◆ TASK STATEMENT: Every line in the data below that has the word "zener" should be returned.

◆ GIVEN DATA:
=== Begin Enclosure ===
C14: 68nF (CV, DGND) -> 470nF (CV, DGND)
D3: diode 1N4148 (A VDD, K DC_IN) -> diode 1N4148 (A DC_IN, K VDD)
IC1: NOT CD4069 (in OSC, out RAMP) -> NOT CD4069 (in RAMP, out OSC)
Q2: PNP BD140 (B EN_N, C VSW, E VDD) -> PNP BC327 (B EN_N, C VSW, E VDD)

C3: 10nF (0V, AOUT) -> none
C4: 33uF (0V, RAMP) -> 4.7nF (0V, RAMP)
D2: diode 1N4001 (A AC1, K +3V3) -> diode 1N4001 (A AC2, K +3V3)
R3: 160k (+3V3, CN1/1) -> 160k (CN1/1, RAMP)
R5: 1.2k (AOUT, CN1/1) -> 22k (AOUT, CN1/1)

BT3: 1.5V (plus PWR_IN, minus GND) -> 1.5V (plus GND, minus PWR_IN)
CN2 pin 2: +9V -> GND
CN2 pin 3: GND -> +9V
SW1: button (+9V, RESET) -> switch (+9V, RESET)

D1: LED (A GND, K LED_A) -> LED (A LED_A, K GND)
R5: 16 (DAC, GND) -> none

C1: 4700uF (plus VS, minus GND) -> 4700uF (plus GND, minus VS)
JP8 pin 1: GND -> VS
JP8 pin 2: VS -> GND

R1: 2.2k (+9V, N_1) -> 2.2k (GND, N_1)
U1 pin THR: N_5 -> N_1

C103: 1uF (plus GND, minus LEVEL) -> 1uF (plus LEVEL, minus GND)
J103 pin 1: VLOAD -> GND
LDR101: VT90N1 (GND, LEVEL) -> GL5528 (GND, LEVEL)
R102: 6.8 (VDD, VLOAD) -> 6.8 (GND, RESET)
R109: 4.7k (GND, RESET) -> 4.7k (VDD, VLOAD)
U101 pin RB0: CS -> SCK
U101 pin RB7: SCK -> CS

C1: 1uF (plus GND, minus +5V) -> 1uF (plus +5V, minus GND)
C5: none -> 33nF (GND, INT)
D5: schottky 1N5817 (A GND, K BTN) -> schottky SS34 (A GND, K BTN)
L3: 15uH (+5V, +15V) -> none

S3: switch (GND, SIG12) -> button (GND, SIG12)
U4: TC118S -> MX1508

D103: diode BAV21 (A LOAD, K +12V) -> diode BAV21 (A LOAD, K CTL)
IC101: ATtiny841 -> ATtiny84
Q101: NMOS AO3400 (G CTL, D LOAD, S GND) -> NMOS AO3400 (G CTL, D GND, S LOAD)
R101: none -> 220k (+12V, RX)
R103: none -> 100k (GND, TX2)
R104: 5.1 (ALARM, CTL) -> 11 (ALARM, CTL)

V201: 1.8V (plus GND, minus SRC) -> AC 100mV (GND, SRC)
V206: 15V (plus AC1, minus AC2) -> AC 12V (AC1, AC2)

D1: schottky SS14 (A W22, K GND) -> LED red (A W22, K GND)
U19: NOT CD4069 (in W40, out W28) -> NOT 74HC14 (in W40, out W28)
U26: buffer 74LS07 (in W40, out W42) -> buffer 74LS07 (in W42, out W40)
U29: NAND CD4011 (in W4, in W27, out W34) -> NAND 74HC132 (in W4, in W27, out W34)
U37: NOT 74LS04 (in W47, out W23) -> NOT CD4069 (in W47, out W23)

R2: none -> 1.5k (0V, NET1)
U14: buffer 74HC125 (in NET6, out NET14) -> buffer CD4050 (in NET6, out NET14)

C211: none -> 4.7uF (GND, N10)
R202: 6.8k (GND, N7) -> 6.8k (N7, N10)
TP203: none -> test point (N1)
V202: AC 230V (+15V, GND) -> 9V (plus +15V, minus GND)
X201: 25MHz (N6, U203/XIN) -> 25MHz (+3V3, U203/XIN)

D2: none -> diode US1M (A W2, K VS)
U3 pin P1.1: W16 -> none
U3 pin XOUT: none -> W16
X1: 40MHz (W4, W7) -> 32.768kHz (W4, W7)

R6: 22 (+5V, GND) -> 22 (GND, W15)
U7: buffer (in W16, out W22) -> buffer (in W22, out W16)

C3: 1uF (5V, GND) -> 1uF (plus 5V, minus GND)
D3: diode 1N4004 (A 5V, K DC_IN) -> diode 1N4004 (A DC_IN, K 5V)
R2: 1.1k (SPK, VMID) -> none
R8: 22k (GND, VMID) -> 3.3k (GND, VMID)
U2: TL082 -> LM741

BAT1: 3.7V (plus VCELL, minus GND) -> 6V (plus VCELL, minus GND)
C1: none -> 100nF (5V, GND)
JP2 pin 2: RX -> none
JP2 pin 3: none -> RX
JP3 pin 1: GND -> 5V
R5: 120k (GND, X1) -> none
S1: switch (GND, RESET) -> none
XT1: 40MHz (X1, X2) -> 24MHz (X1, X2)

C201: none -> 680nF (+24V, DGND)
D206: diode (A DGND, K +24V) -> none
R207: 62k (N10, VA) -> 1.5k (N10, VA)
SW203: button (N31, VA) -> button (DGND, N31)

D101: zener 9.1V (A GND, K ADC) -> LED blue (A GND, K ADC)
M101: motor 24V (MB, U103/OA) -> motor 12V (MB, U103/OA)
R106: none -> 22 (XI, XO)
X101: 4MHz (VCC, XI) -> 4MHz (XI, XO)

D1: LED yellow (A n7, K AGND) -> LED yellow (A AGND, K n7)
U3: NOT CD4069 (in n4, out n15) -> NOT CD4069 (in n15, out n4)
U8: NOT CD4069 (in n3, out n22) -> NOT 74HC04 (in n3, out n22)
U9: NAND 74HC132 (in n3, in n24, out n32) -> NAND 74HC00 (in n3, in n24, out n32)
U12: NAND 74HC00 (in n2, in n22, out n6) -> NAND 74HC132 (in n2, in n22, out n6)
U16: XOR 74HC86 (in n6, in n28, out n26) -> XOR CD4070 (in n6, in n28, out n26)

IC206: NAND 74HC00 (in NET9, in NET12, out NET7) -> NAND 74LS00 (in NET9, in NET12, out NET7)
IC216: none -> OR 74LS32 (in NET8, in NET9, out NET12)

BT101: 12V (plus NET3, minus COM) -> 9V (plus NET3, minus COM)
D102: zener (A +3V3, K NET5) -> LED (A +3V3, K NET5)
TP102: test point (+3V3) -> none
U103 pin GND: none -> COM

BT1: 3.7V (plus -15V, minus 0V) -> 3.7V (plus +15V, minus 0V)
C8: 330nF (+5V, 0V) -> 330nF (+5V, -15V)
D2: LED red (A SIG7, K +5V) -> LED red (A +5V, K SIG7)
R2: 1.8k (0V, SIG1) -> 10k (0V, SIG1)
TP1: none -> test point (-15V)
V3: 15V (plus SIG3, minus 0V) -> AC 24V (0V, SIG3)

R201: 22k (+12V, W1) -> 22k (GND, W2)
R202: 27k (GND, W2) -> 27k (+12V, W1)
=== End Enclosure ===
◆ PROBLEM SOLUTION:
D101: zener 9.1V (A GND, K ADC) -> LED blue (A GND, K ADC)
D102: zener (A +3V3, K NET5) -> LED (A +3V3, K NET5)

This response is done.